• How to complete this task
Across the records, how many lines contain "weiß"? Answer with the number alone.

• Supplied data

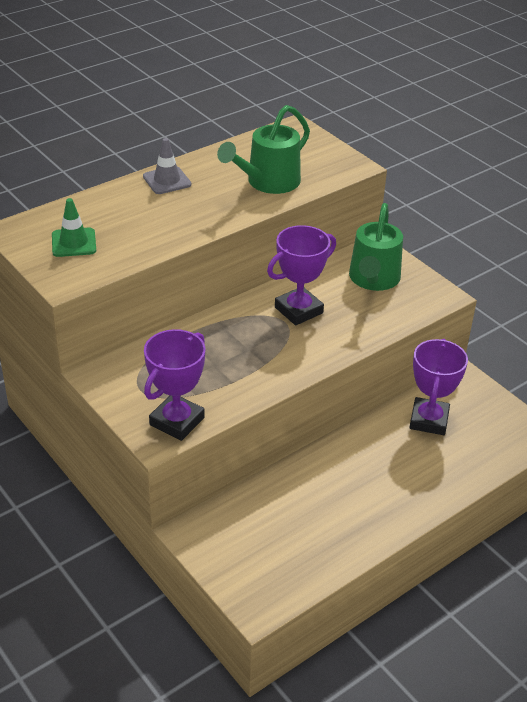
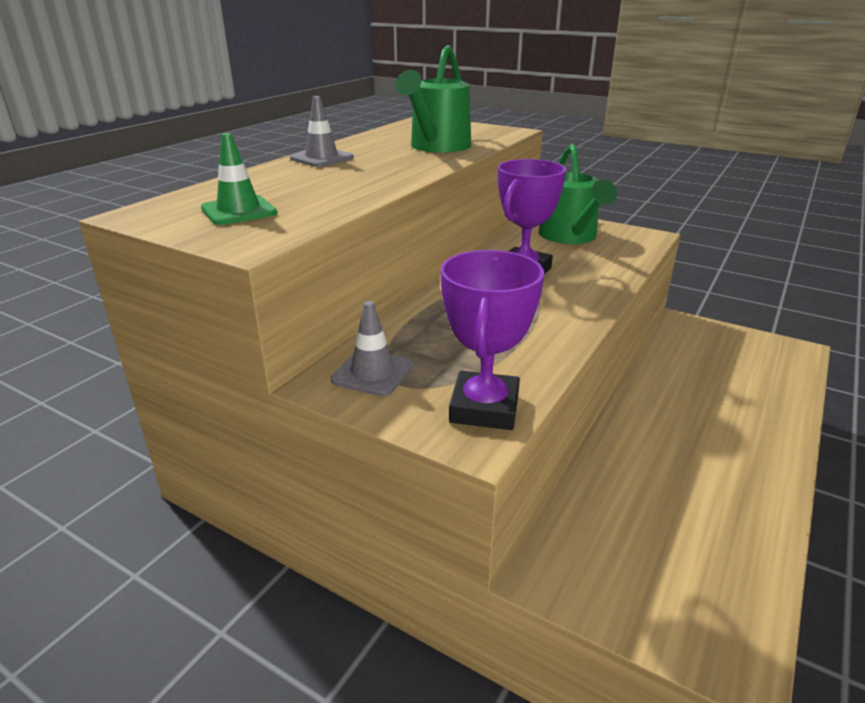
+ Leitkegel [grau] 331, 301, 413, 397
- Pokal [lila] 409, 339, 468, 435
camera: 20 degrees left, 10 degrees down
==
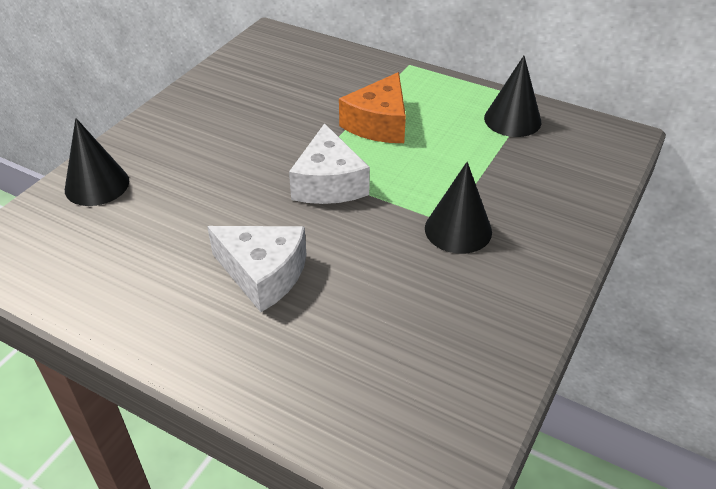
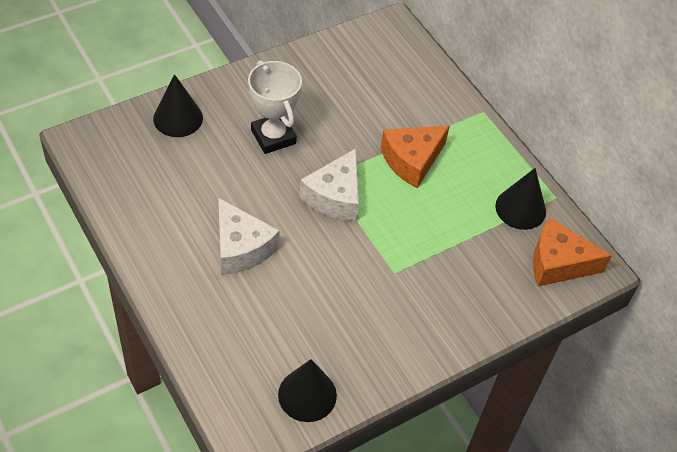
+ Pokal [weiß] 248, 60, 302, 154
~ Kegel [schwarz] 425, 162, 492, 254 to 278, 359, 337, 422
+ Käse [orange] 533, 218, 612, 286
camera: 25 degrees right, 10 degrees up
...
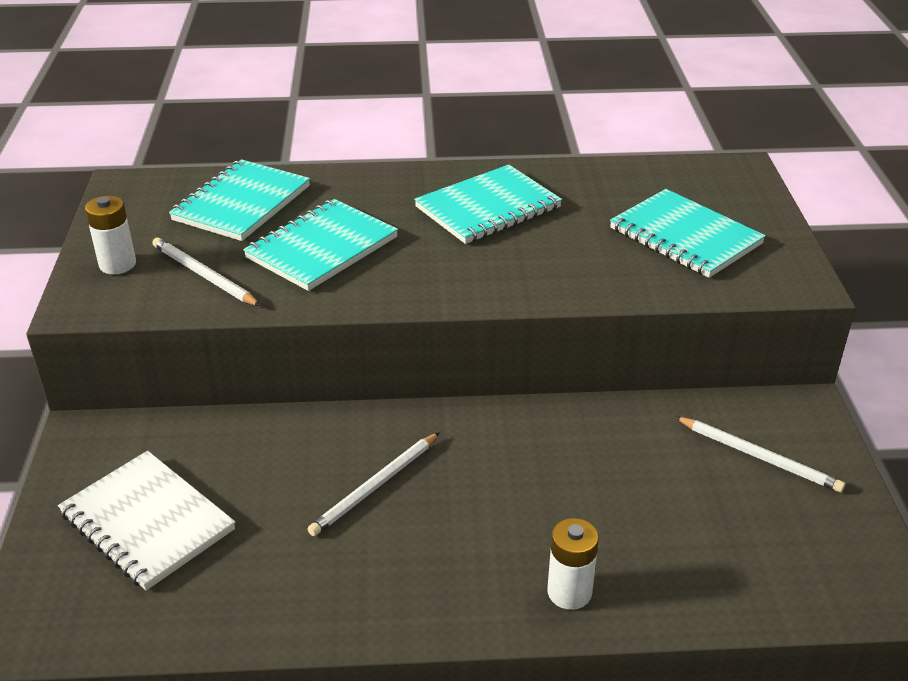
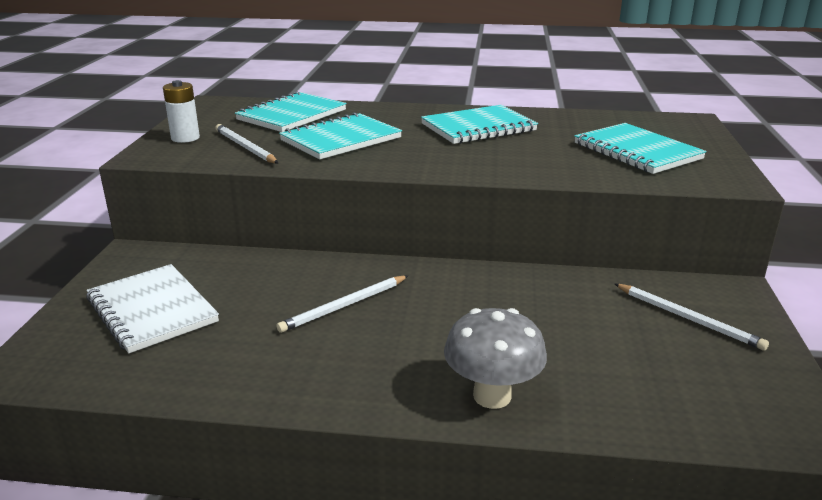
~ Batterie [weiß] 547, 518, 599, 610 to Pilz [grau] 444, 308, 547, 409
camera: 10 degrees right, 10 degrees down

• Response to the task
2